[Exercise directions]
Copy the data below exactly. Any pictures in it should be omitted.

(Object transformation records)
-- Opening Marker --

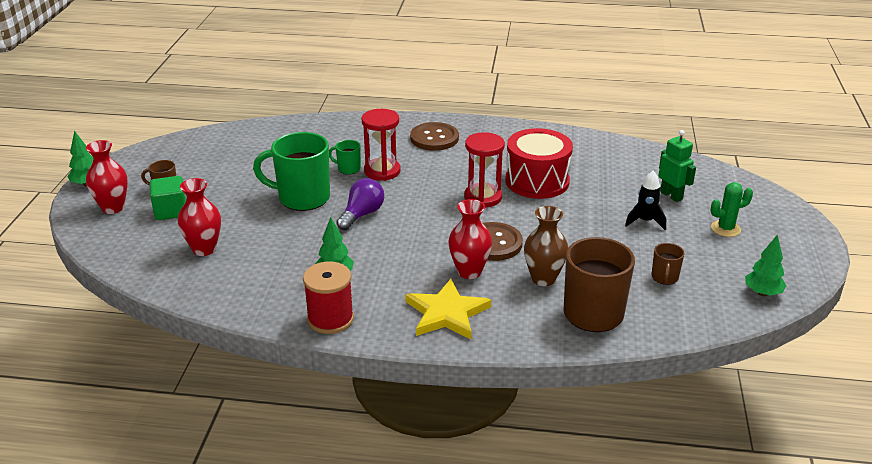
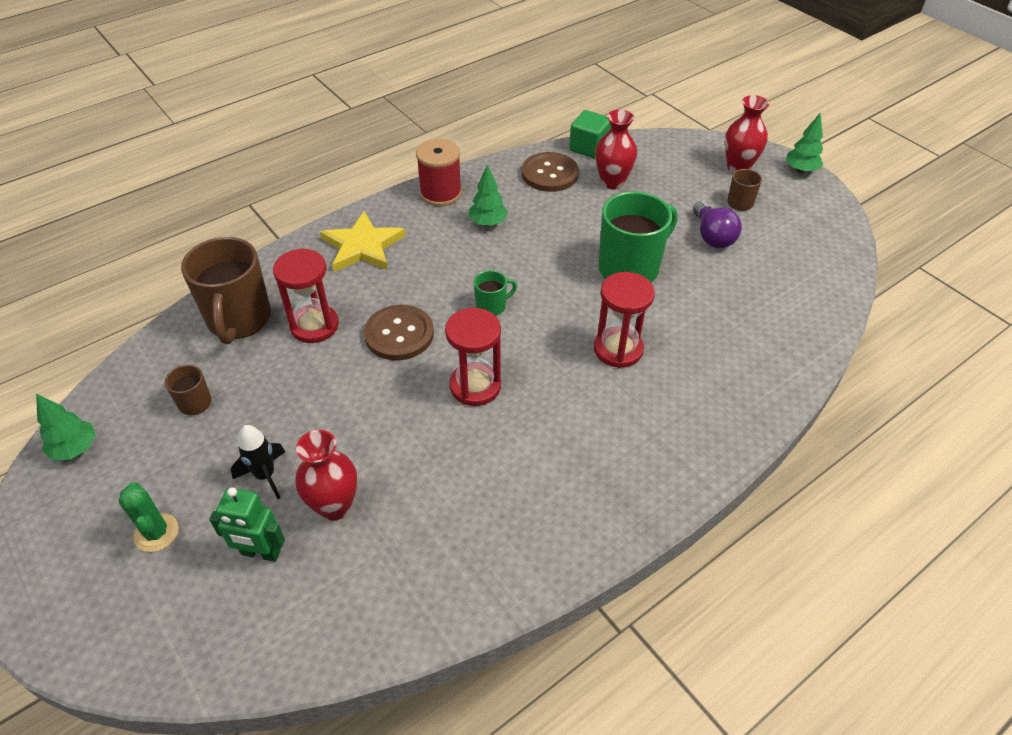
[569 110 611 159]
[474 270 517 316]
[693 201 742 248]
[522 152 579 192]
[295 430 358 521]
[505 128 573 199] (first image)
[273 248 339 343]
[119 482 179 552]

-- Closing Marker --

[Answer to this problem]
[569 110 611 159]
[474 270 517 316]
[693 201 742 248]
[522 152 579 192]
[295 430 358 521]
[505 128 573 199] (first image)
[273 248 339 343]
[119 482 179 552]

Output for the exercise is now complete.